(Beginning of MATERIALS PROVIDED)

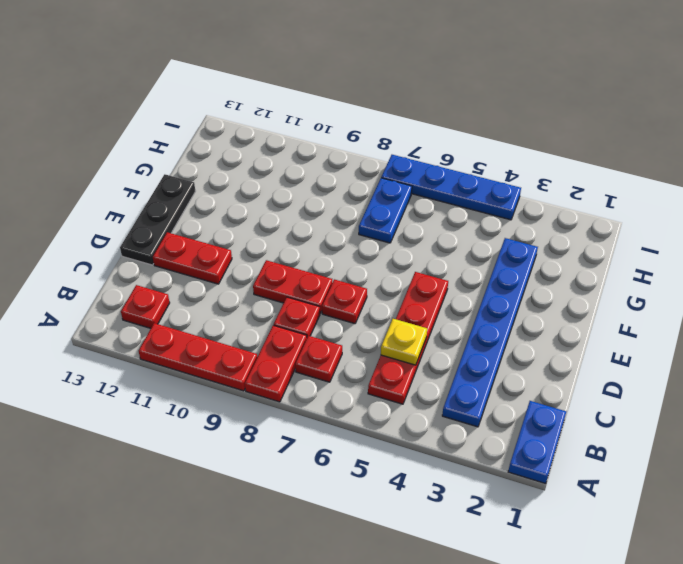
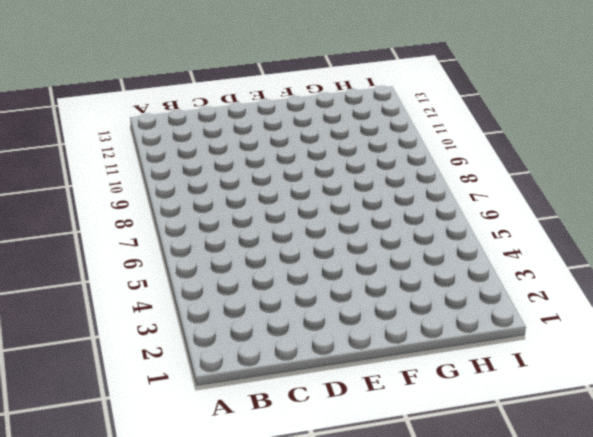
none -> blue plate A1:B1 level 1
none -> red plate A8:B8 level 1
none -> red plate A9:A11 level 1

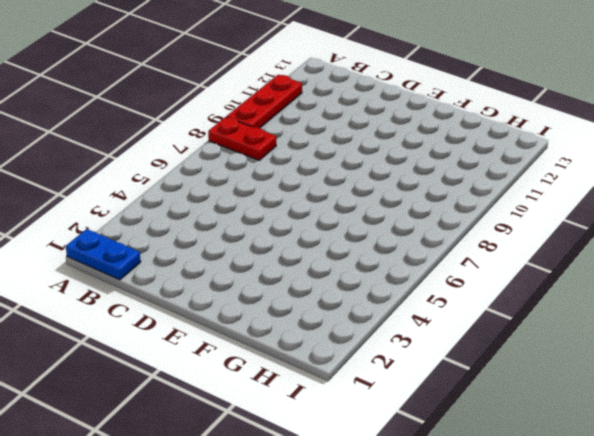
none -> blue plate B3:G3 level 1
none -> red plate B5:E5 level 1
none -> red plate B7 level 1

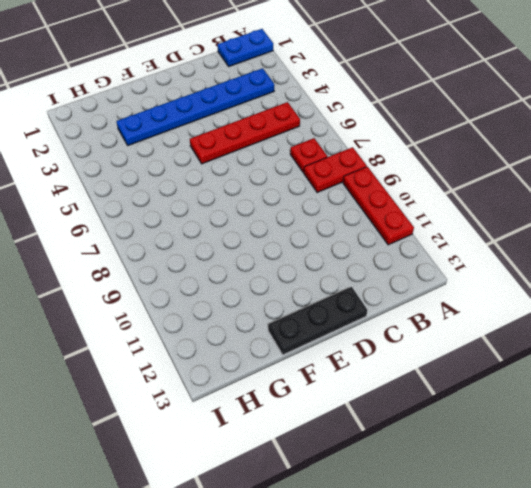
none -> red plate B12 level 1
none -> red plate C8 level 1
none -> red plate D7 level 1

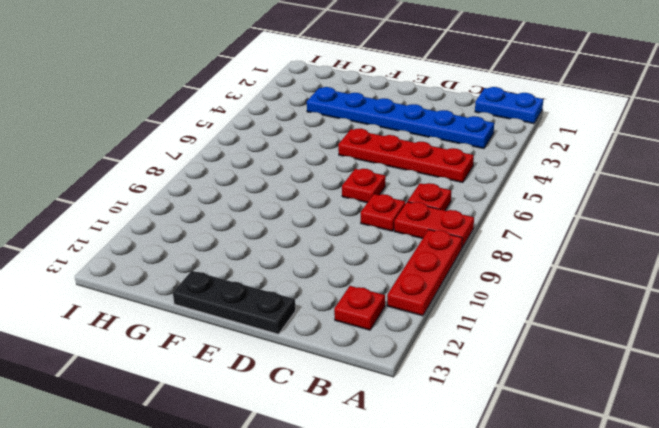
none -> red plate D8:D9 level 1
none -> red plate D11:D12 level 1
none -> blue plate G7:H7 level 1

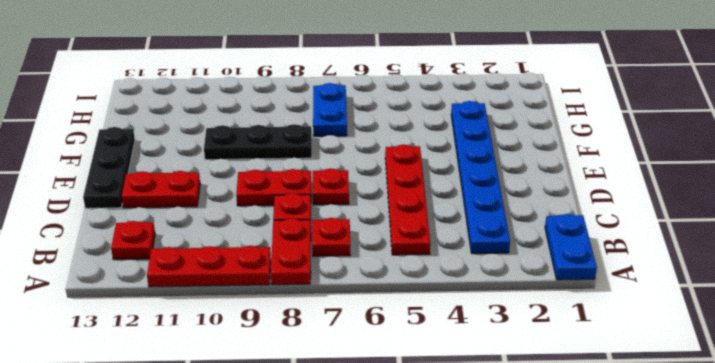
black plate F8:F10 level 1 -> none
none -> blue plate I4:I7 level 1
none -> yellow plate C5 level 2

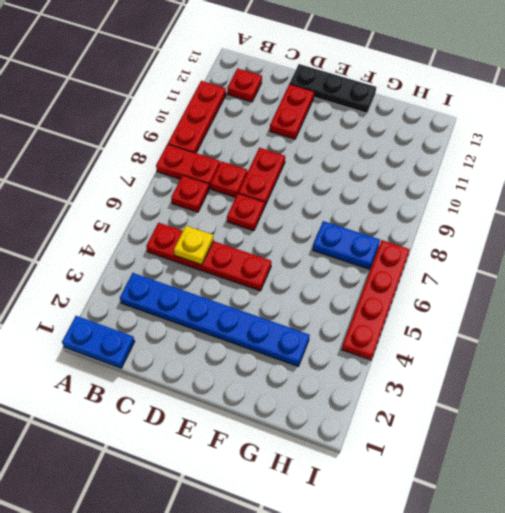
red plate I4:I7 level 1 -> blue plate I4:I7 level 1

(End of MATERIALS PROVIDED)

• **PROBLEM TO WORK ON**: Pull every line containing "blue" from the entries above and copy it.

• **SOLUTION TO THIS PROBLEM**:
none -> blue plate A1:B1 level 1
none -> blue plate B3:G3 level 1
none -> blue plate G7:H7 level 1
none -> blue plate I4:I7 level 1
red plate I4:I7 level 1 -> blue plate I4:I7 level 1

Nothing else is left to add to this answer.